(Dataset records)

↓

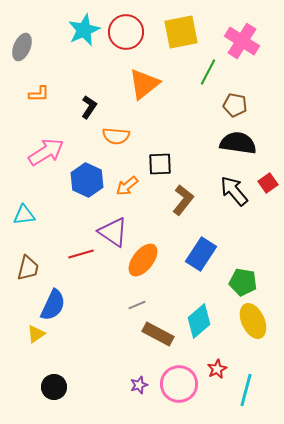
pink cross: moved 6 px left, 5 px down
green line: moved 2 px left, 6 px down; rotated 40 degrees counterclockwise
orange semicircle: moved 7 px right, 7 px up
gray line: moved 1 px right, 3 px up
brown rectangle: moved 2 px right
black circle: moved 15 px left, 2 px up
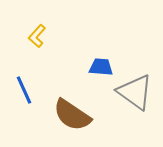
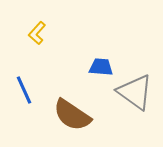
yellow L-shape: moved 3 px up
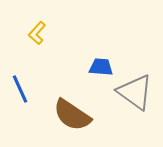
blue line: moved 4 px left, 1 px up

↑

- WHAT YOU SHOULD DO -
Please retype every line of the listing above word for word, leaving the pictures out of your answer.

- RESULT OF THE EXERCISE -
pink cross: moved 6 px left, 5 px down
green line: moved 2 px left, 6 px down; rotated 40 degrees counterclockwise
orange semicircle: moved 7 px right, 7 px up
gray line: moved 1 px right, 3 px up
brown rectangle: moved 2 px right
black circle: moved 15 px left, 2 px up
yellow L-shape: moved 3 px up
blue line: moved 4 px left, 1 px up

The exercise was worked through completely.